Edit difference data:
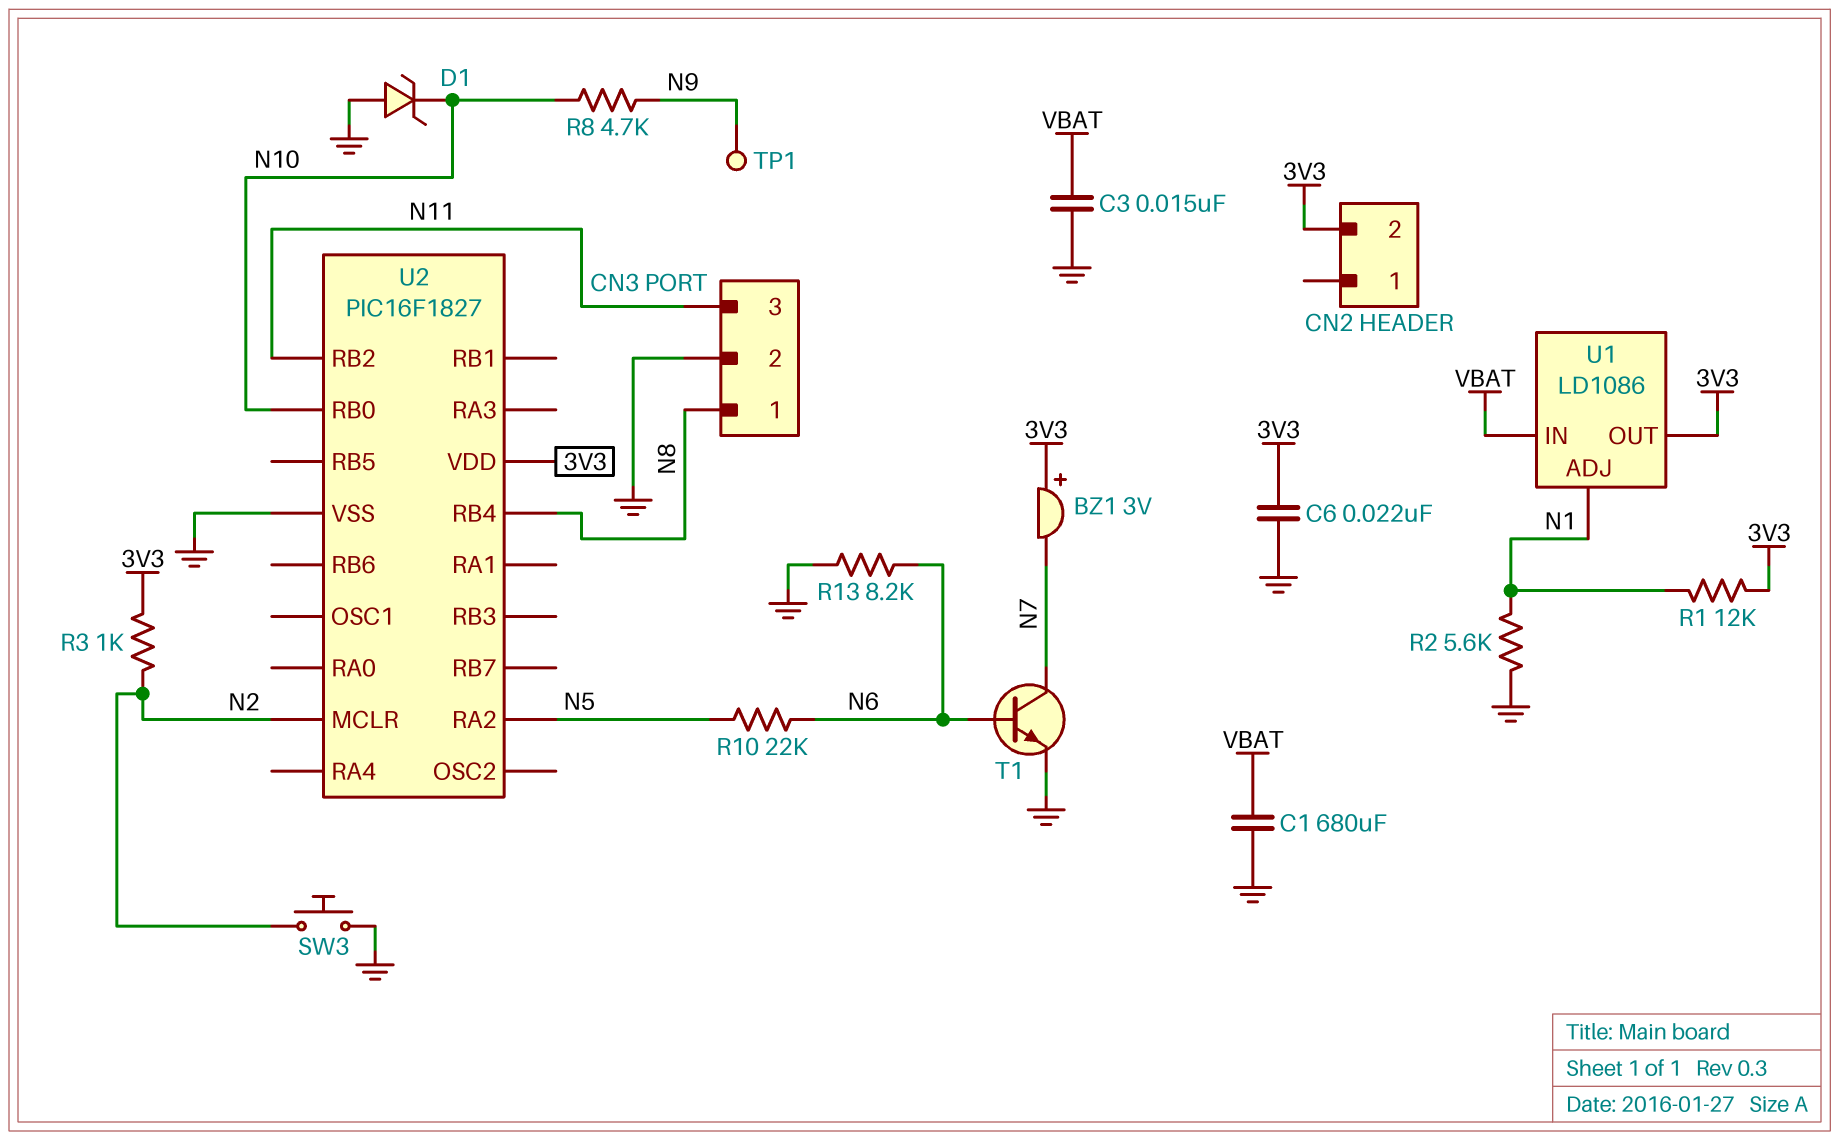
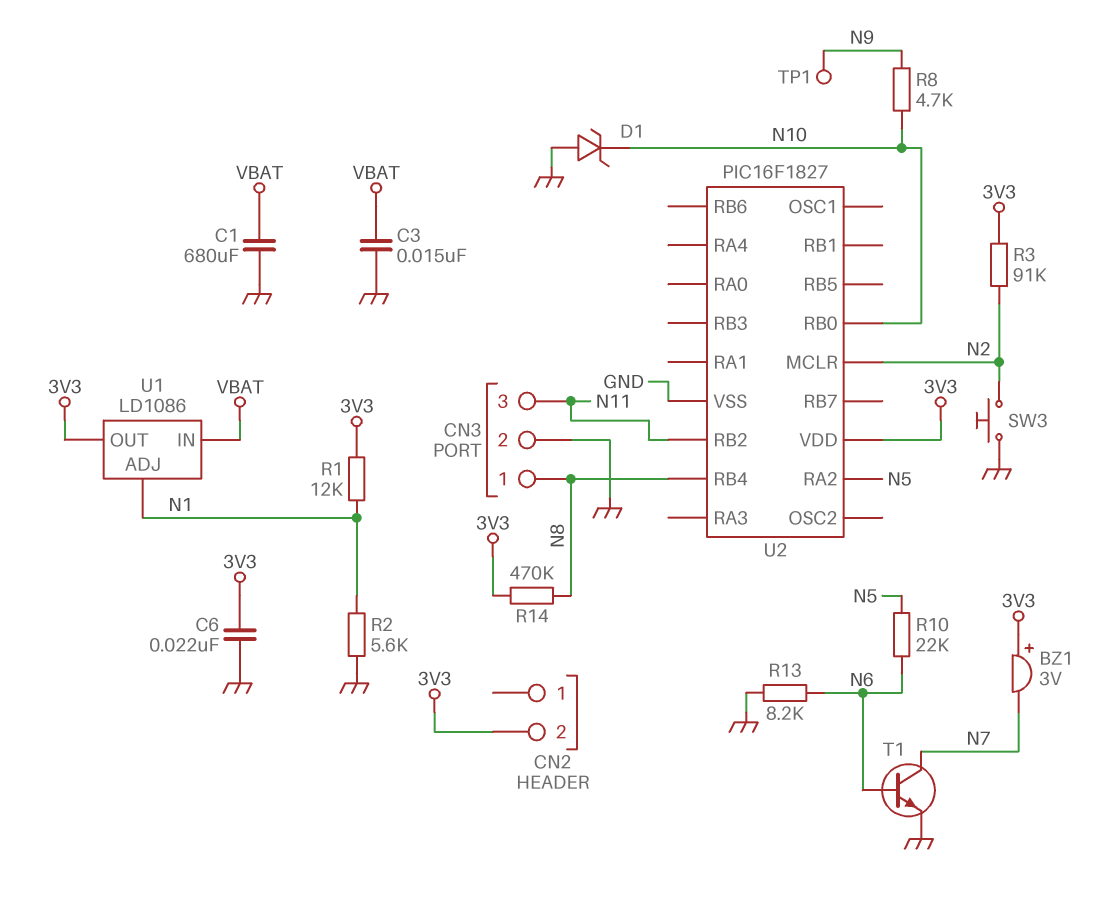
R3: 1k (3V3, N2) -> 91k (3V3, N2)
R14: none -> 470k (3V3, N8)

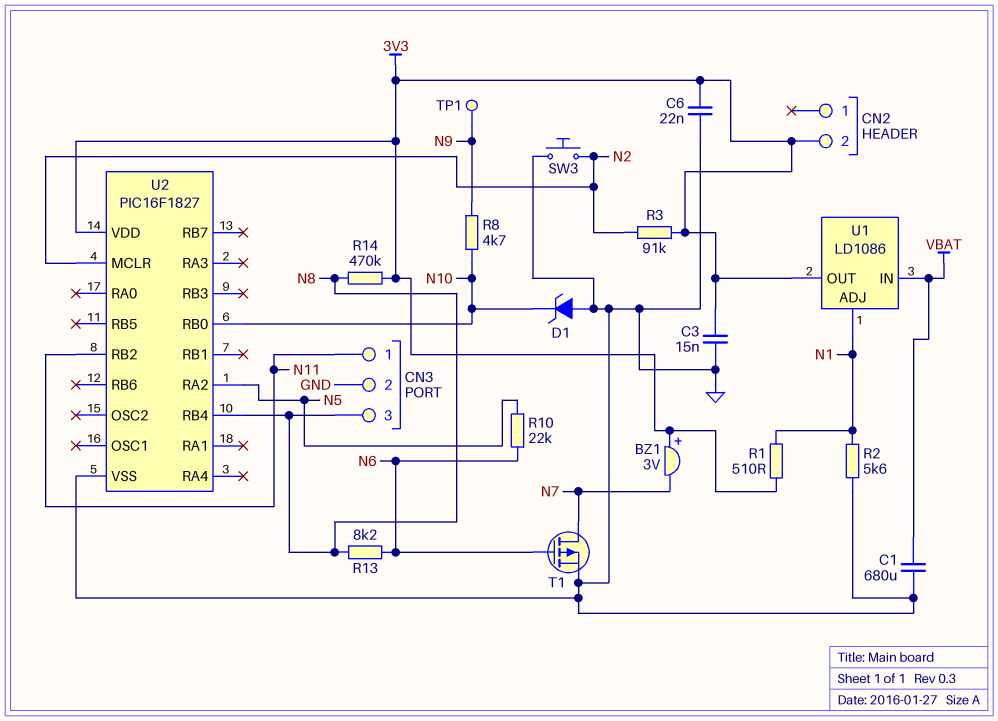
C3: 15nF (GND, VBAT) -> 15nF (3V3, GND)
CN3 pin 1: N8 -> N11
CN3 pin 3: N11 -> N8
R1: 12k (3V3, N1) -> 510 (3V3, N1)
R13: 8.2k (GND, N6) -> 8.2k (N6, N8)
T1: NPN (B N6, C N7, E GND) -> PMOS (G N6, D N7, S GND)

• HOW TO COMPLETE THIS TASK
Write the data above out again exactly, every line of it, and exclude the pictures.

• EXPECTED ANSWER
R3: 1k (3V3, N2) -> 91k (3V3, N2)
R14: none -> 470k (3V3, N8)

C3: 15nF (GND, VBAT) -> 15nF (3V3, GND)
CN3 pin 1: N8 -> N11
CN3 pin 3: N11 -> N8
R1: 12k (3V3, N1) -> 510 (3V3, N1)
R13: 8.2k (GND, N6) -> 8.2k (N6, N8)
T1: NPN (B N6, C N7, E GND) -> PMOS (G N6, D N7, S GND)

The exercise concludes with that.